*** EXERCISE DATA Section Begins ***

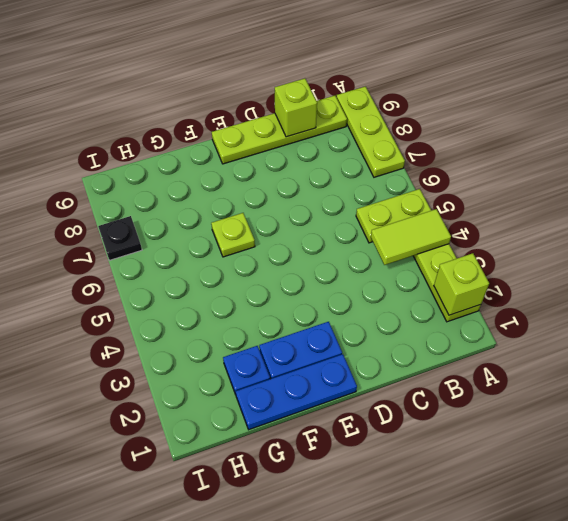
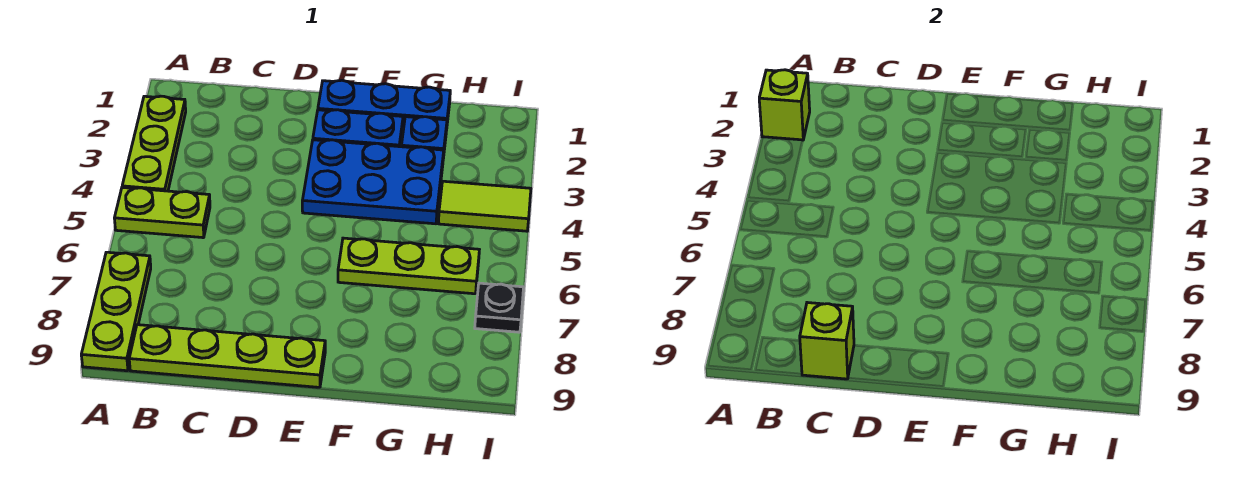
lime tile A4:B4 level 2 -> lime tile H4:I4 level 1
none -> blue plate E3:G4 level 1
lime plate F6 level 1 -> lime plate F6:H6 level 1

*** EXERCISE DATA Section Ends ***

- [WORK INSTRUCTIONS]
All lines from the one that contains "none -> blue plate E3:G4 level 1" through the end of the listing above should be copied exactly, with nothing else.

- [SOLUTION FOR THIS EXERCISE]
none -> blue plate E3:G4 level 1
lime plate F6 level 1 -> lime plate F6:H6 level 1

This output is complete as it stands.